Your objective – Below are some records. Return exactly the lines from the one with "(540, 505) = (283, 243): blue" to the one with "(685, 487) = (450, 529): white", and nothing else.

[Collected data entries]
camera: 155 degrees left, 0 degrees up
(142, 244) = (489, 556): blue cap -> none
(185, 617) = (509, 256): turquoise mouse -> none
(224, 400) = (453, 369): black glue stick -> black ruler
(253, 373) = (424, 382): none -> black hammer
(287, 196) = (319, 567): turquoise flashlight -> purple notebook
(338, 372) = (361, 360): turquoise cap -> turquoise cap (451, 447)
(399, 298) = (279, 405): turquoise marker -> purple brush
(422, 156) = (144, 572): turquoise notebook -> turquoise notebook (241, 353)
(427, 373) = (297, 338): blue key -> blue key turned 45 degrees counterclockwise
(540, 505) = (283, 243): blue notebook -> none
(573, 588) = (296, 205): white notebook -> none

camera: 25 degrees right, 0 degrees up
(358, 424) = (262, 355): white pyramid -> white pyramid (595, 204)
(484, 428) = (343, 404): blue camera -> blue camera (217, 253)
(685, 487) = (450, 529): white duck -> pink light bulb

---

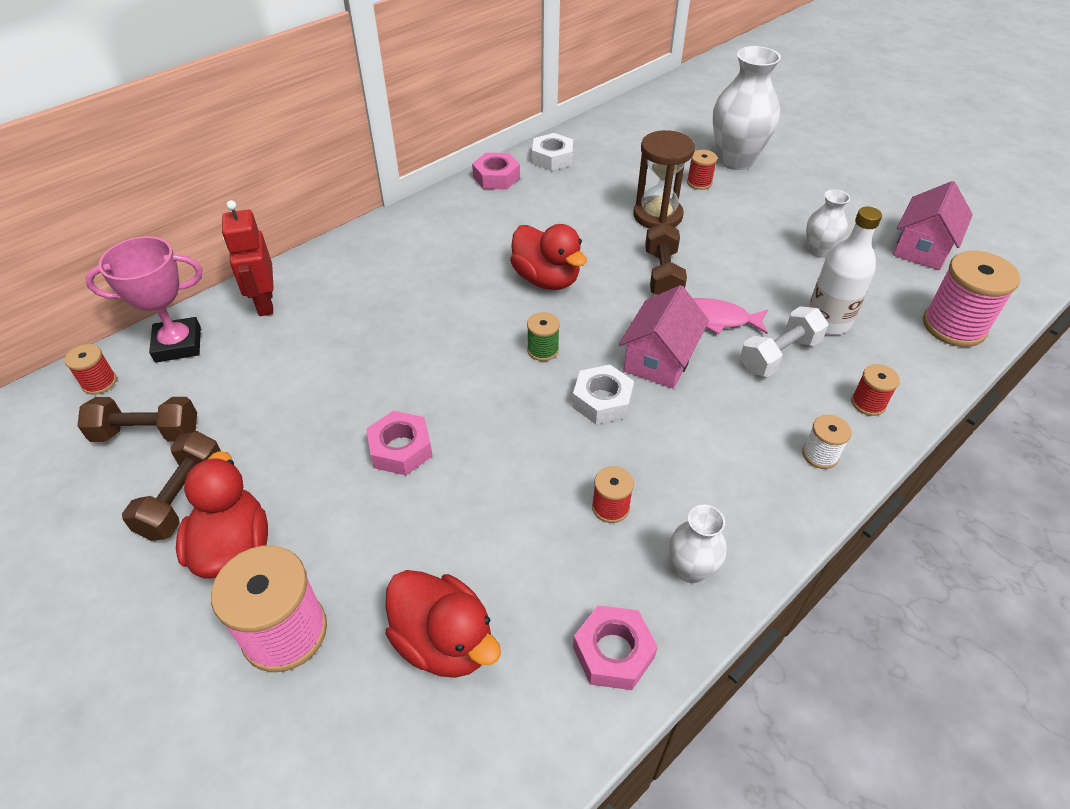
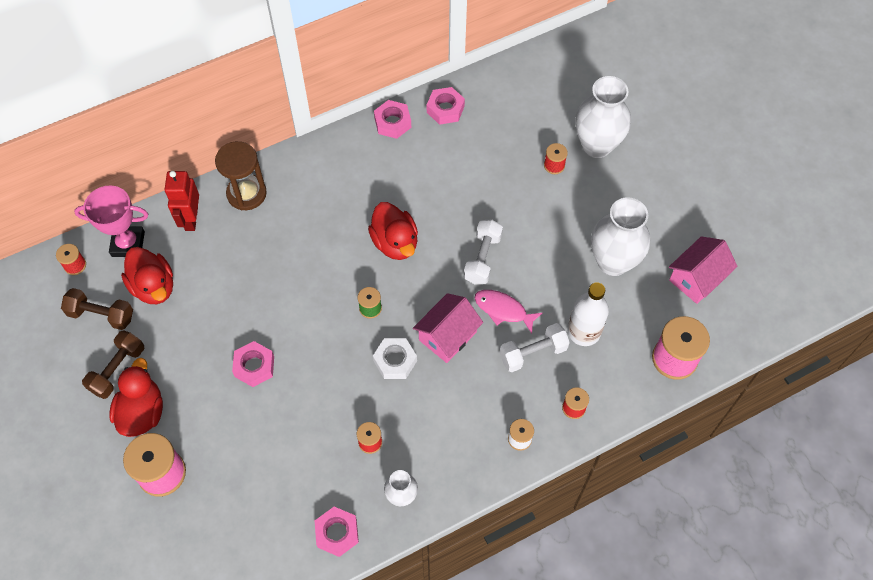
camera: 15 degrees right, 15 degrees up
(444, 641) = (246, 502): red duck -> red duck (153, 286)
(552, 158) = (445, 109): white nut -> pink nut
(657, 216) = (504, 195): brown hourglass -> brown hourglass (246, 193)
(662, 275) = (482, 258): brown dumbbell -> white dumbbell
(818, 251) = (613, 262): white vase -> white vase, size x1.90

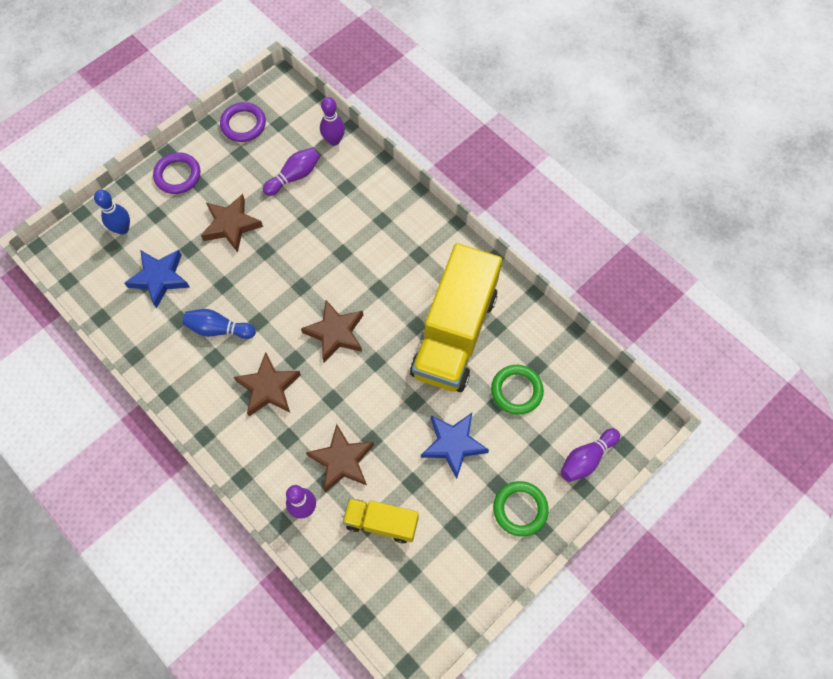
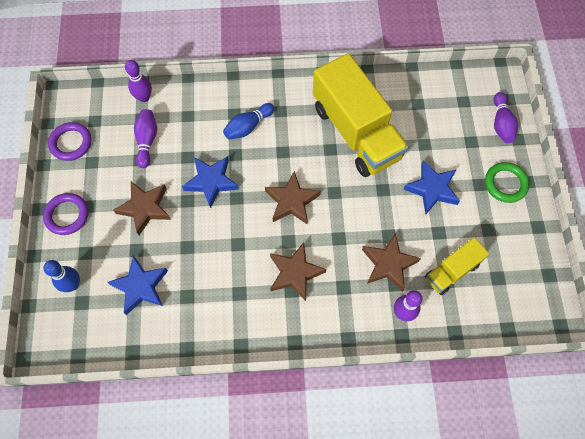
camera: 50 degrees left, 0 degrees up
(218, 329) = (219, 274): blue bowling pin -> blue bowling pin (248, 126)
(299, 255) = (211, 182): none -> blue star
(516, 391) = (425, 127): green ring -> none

* * *

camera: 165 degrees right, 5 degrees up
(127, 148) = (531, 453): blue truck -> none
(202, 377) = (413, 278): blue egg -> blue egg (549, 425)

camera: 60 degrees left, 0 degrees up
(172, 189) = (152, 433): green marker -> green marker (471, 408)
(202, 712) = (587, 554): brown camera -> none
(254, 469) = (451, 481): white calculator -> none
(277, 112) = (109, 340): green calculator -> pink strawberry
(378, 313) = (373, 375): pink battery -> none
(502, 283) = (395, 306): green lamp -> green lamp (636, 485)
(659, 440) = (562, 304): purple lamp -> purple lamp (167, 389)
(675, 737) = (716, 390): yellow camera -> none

Written response –
(540, 505) = (283, 243): blue notebook -> none
(573, 588) = (296, 205): white notebook -> none

camera: 25 degrees right, 0 degrees up
(358, 424) = (262, 355): white pyramid -> white pyramid (595, 204)
(484, 428) = (343, 404): blue camera -> blue camera (217, 253)
(685, 487) = (450, 529): white duck -> pink light bulb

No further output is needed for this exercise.